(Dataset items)

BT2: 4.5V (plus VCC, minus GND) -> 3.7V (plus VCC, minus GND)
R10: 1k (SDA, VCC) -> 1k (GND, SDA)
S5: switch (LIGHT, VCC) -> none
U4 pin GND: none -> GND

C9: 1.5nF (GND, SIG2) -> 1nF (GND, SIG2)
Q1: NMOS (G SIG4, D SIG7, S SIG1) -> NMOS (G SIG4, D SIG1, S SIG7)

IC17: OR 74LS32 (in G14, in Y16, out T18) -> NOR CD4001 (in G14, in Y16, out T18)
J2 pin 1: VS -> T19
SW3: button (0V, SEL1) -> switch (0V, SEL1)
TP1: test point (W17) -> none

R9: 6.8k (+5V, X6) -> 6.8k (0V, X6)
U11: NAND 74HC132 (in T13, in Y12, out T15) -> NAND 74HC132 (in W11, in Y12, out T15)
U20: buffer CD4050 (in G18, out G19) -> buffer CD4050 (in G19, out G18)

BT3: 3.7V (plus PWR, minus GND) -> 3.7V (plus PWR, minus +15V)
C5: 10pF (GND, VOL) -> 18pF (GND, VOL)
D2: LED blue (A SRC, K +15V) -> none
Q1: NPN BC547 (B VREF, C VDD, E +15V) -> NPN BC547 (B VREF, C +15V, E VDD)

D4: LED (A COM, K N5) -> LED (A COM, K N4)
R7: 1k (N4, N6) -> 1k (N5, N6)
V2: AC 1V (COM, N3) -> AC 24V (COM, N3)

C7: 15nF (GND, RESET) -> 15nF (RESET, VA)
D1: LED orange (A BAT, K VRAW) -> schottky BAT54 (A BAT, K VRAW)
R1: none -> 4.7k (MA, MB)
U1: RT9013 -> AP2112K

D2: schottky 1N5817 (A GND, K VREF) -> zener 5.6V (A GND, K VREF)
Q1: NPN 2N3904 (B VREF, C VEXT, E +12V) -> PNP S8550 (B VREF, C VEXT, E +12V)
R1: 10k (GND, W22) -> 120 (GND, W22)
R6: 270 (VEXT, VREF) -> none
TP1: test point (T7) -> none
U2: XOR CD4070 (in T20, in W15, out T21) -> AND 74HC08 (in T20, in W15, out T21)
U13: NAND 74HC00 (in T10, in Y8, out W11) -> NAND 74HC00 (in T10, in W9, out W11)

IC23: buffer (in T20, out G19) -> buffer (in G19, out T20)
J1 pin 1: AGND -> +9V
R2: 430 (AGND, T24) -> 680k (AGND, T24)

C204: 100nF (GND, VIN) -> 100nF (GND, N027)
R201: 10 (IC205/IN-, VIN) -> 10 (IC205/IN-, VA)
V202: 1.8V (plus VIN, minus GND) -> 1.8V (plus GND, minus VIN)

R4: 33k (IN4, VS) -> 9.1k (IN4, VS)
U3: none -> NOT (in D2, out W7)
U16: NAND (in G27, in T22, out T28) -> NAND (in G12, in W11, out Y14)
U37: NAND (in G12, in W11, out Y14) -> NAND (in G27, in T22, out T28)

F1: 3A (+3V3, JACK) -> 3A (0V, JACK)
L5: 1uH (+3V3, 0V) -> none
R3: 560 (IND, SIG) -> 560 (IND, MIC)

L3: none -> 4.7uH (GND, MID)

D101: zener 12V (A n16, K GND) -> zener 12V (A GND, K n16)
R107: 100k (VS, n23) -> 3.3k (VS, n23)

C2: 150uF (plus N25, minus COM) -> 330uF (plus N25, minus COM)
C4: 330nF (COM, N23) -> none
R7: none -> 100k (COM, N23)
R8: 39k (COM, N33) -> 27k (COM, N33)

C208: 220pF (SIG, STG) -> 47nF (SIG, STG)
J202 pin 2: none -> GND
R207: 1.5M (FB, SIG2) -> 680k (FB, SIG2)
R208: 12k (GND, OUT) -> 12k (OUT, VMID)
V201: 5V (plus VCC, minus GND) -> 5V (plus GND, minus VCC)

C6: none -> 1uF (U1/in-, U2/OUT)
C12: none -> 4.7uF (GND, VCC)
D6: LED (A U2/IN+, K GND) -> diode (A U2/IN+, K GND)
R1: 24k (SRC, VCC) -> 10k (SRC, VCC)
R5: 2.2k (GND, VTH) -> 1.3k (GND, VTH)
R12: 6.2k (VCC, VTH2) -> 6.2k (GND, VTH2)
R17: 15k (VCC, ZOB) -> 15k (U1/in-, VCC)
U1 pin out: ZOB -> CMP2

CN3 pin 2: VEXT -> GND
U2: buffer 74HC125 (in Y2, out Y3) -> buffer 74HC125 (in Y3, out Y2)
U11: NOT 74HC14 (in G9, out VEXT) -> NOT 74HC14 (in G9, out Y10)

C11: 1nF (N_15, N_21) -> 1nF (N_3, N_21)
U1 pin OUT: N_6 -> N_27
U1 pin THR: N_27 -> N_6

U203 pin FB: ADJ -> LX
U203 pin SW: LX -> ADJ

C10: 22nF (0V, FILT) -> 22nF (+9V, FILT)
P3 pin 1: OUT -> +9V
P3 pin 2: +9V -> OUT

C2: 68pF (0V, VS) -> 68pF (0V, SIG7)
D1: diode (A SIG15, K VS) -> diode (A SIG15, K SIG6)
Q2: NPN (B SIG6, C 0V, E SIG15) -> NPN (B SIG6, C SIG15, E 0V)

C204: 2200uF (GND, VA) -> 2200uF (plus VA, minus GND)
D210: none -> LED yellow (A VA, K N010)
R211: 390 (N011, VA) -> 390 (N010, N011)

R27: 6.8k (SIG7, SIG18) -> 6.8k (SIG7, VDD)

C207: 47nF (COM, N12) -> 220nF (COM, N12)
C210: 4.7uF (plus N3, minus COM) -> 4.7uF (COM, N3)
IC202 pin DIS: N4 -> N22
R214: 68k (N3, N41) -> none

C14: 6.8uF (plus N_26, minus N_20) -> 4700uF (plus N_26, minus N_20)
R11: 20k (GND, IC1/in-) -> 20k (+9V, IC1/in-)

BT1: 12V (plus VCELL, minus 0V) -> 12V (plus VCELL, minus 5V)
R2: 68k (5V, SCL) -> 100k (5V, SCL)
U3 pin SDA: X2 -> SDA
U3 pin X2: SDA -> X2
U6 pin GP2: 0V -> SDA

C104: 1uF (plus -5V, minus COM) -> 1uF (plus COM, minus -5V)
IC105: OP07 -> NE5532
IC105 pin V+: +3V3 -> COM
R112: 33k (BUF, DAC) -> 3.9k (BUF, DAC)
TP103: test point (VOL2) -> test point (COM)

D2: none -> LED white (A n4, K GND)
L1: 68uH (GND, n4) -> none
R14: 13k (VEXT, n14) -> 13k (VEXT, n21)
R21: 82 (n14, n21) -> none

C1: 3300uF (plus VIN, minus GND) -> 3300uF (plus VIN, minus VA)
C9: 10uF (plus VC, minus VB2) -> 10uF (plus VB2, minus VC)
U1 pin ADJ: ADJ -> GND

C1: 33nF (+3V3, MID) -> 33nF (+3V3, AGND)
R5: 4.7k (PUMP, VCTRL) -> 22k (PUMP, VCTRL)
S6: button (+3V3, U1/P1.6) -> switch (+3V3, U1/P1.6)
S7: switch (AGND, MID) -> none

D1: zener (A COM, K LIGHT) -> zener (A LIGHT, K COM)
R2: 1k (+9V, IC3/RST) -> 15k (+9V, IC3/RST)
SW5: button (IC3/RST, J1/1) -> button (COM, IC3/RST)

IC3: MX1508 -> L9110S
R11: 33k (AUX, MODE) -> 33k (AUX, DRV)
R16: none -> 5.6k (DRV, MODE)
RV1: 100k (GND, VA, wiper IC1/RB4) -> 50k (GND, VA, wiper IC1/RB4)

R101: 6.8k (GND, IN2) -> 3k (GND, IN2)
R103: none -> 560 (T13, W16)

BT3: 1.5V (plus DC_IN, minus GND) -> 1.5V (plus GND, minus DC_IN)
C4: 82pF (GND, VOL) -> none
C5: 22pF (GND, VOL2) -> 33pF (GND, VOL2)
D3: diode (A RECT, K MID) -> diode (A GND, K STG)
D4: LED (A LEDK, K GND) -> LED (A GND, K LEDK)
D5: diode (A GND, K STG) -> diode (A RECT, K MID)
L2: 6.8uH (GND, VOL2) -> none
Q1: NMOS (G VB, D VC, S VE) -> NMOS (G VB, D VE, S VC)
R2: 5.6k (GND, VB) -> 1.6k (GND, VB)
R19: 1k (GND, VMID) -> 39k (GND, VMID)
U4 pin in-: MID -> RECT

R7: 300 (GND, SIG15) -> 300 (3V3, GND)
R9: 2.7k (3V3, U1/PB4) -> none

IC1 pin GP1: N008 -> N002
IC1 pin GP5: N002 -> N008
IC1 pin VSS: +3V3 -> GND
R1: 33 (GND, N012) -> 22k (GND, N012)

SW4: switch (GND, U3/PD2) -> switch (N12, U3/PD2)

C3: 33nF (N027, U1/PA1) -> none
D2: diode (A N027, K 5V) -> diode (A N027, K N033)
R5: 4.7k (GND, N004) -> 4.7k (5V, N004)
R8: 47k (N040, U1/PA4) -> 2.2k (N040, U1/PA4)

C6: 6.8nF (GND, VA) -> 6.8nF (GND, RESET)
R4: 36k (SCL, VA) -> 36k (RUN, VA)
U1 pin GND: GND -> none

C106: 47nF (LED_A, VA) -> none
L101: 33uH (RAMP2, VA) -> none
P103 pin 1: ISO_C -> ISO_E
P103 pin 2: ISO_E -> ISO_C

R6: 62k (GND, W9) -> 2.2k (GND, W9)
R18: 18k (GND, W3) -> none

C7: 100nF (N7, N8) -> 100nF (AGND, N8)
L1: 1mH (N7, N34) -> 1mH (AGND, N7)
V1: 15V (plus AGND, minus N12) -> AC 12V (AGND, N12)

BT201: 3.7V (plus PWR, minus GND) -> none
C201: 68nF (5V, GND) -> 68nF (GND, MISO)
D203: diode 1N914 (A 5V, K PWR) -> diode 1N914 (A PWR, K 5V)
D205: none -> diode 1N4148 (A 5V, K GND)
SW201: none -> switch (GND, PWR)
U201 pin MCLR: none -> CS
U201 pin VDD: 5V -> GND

• _WORK INSTRUCTIONS_
Return exactly the lines from the one containing "R19: 1k (GND, VMID) -> 39k (GND, VMID)" through the last line of the records above, both included, and nothing else.

• _TASK RESULT_
R19: 1k (GND, VMID) -> 39k (GND, VMID)
U4 pin in-: MID -> RECT

R7: 300 (GND, SIG15) -> 300 (3V3, GND)
R9: 2.7k (3V3, U1/PB4) -> none

IC1 pin GP1: N008 -> N002
IC1 pin GP5: N002 -> N008
IC1 pin VSS: +3V3 -> GND
R1: 33 (GND, N012) -> 22k (GND, N012)

SW4: switch (GND, U3/PD2) -> switch (N12, U3/PD2)

C3: 33nF (N027, U1/PA1) -> none
D2: diode (A N027, K 5V) -> diode (A N027, K N033)
R5: 4.7k (GND, N004) -> 4.7k (5V, N004)
R8: 47k (N040, U1/PA4) -> 2.2k (N040, U1/PA4)

C6: 6.8nF (GND, VA) -> 6.8nF (GND, RESET)
R4: 36k (SCL, VA) -> 36k (RUN, VA)
U1 pin GND: GND -> none

C106: 47nF (LED_A, VA) -> none
L101: 33uH (RAMP2, VA) -> none
P103 pin 1: ISO_C -> ISO_E
P103 pin 2: ISO_E -> ISO_C

R6: 62k (GND, W9) -> 2.2k (GND, W9)
R18: 18k (GND, W3) -> none

C7: 100nF (N7, N8) -> 100nF (AGND, N8)
L1: 1mH (N7, N34) -> 1mH (AGND, N7)
V1: 15V (plus AGND, minus N12) -> AC 12V (AGND, N12)

BT201: 3.7V (plus PWR, minus GND) -> none
C201: 68nF (5V, GND) -> 68nF (GND, MISO)
D203: diode 1N914 (A 5V, K PWR) -> diode 1N914 (A PWR, K 5V)
D205: none -> diode 1N4148 (A 5V, K GND)
SW201: none -> switch (GND, PWR)
U201 pin MCLR: none -> CS
U201 pin VDD: 5V -> GND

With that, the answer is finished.